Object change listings
%%

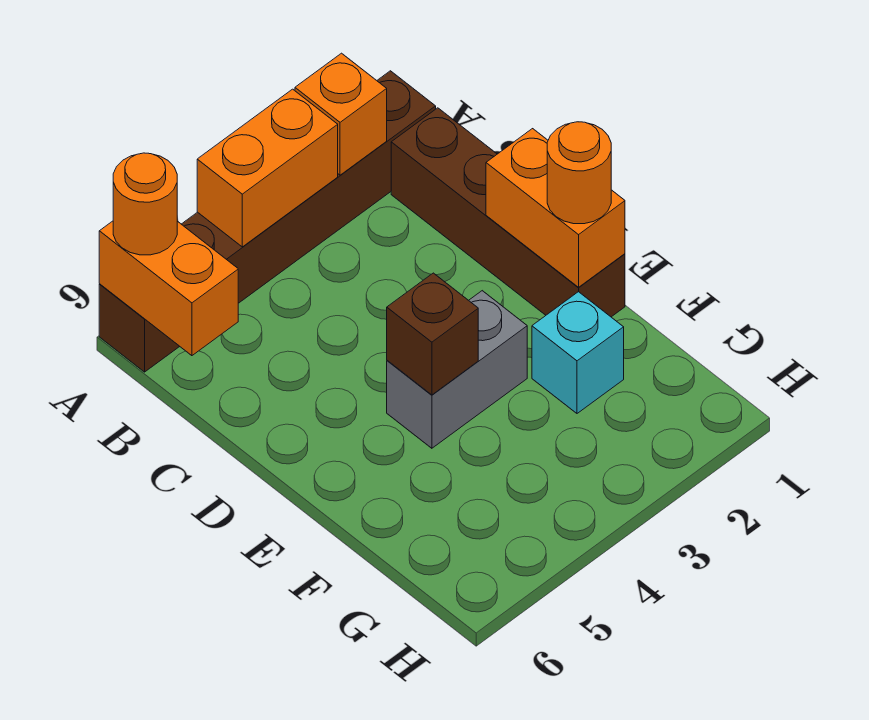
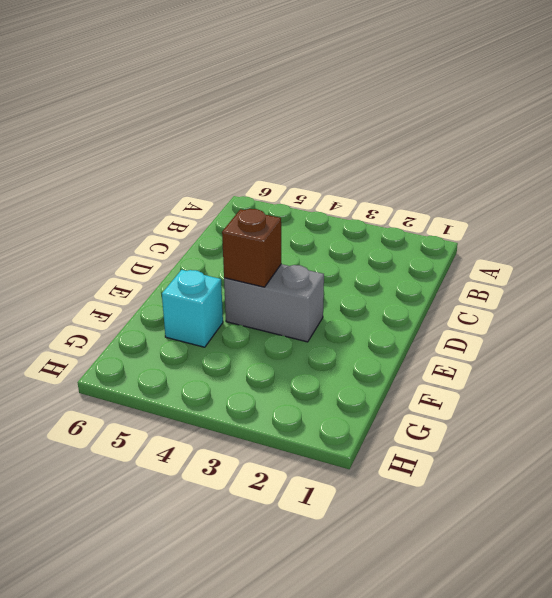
cyan brick F5 level 1 -> cyan brick F2 level 1
none -> brown brick A1:A6 level 1
none -> brown brick B1:E1 level 1

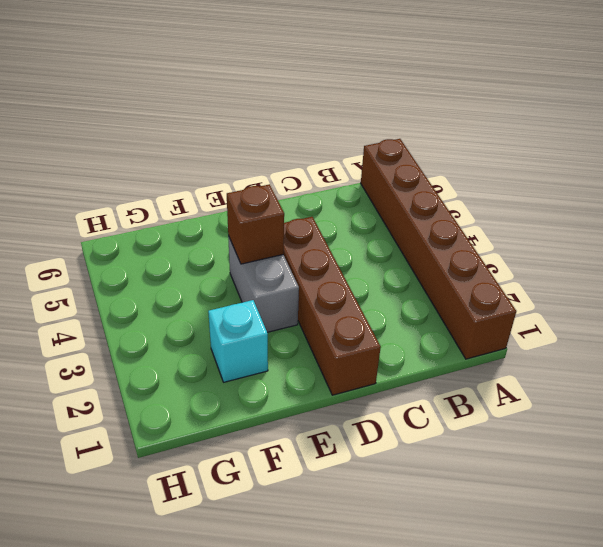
brown brick D1:D4 level 1 -> brown brick B1:E1 level 1
none -> orange brick A2 level 2
none -> orange brick A3:A4 level 2

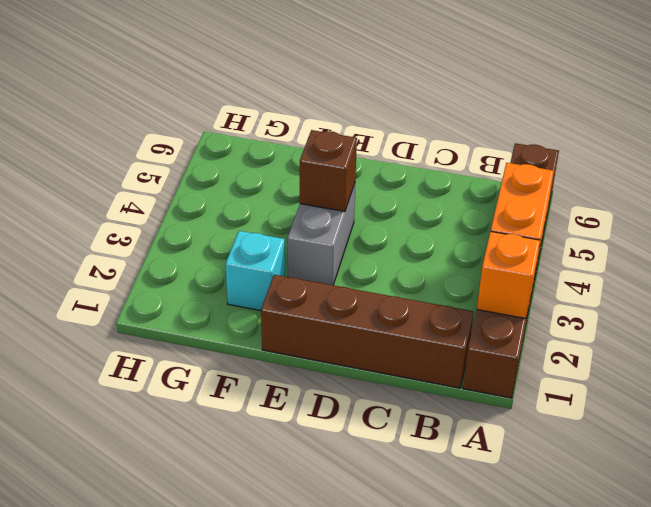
none -> orange brick A6:B6 level 2
none -> orange brick D1:E1 level 2

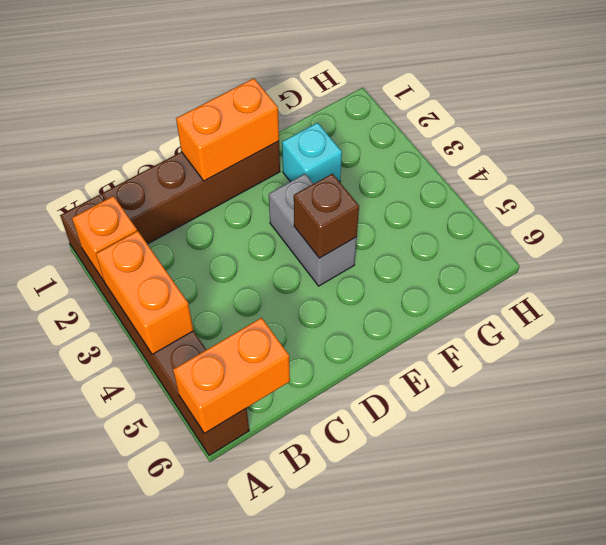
none -> orange round brick A6 level 3
none -> orange round brick E1 level 3

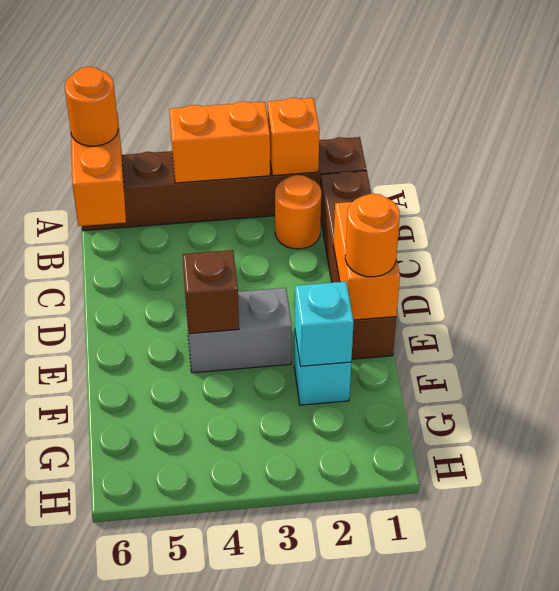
orange round brick B2 level 1 -> none
cyan brick F2 level 2 -> none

%%

Task details> The required output is the exact run of lines from the start of the records through the line containing "none -> orange brick D1:E1 level 2", both ends included, with no pictures.

Written response>
cyan brick F5 level 1 -> cyan brick F2 level 1
none -> brown brick A1:A6 level 1
none -> brown brick B1:E1 level 1

brown brick D1:D4 level 1 -> brown brick B1:E1 level 1
none -> orange brick A2 level 2
none -> orange brick A3:A4 level 2

none -> orange brick A6:B6 level 2
none -> orange brick D1:E1 level 2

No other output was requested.